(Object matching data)
▶
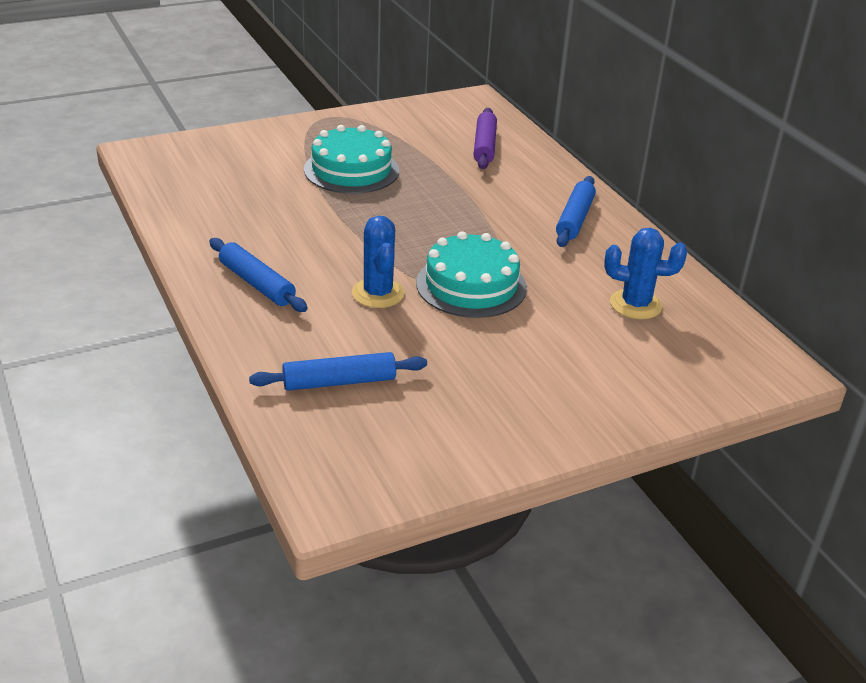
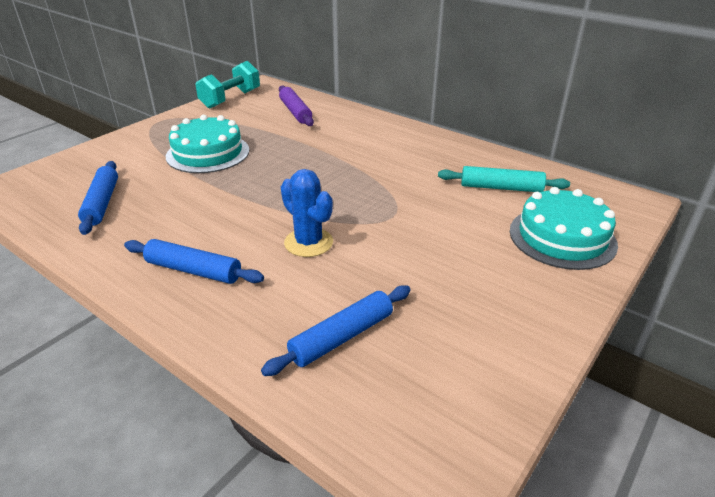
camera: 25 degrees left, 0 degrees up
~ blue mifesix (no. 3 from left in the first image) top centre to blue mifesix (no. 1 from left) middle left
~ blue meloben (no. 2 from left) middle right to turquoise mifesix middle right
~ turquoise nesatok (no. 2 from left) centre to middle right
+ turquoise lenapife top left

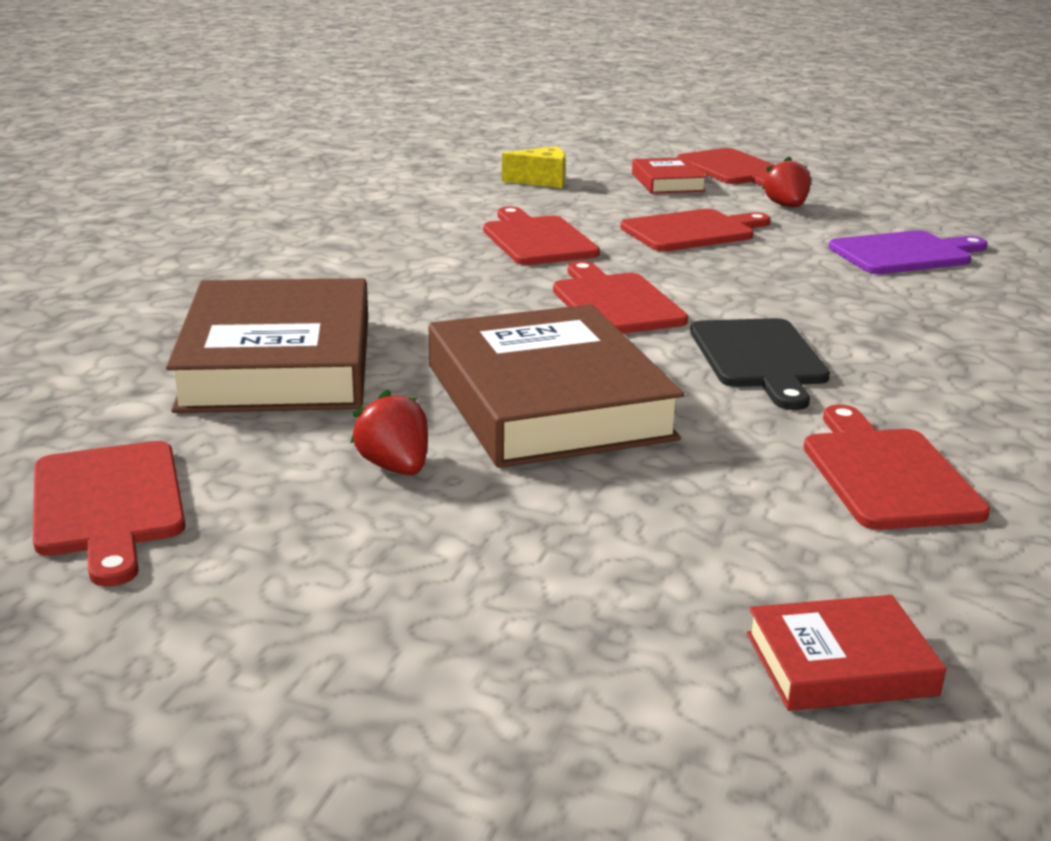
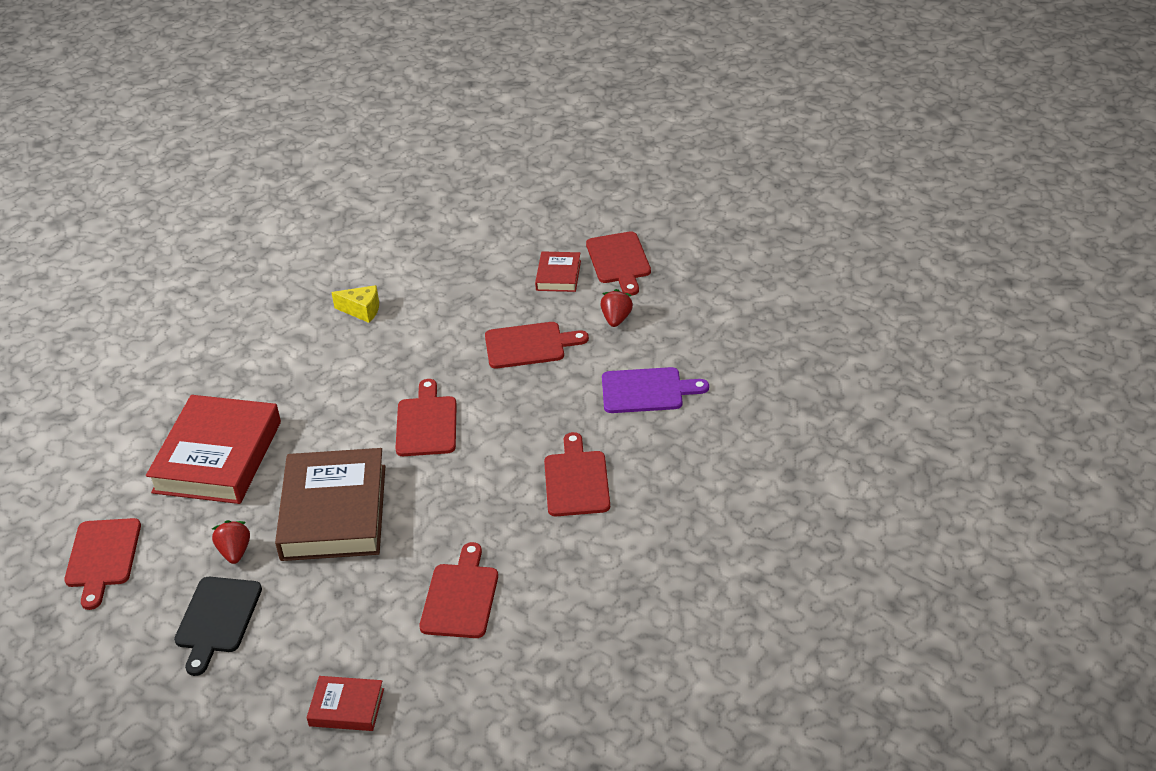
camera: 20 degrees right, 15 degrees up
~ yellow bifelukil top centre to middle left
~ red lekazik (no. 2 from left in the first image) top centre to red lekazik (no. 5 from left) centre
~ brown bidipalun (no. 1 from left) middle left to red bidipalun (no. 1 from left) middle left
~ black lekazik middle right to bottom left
◀
WHAT THIS TASK INVOLVES: With the pictures left out, copy exactly the lines above from the line containing "lenapife top left" through the last line of the entries.

SOLUTION TO THIS PROBLEM:
+ turquoise lenapife top left

camera: 20 degrees right, 15 degrees up
~ yellow bifelukil top centre to middle left
~ red lekazik (no. 2 from left in the first image) top centre to red lekazik (no. 5 from left) centre
~ brown bidipalun (no. 1 from left) middle left to red bidipalun (no. 1 from left) middle left
~ black lekazik middle right to bottom left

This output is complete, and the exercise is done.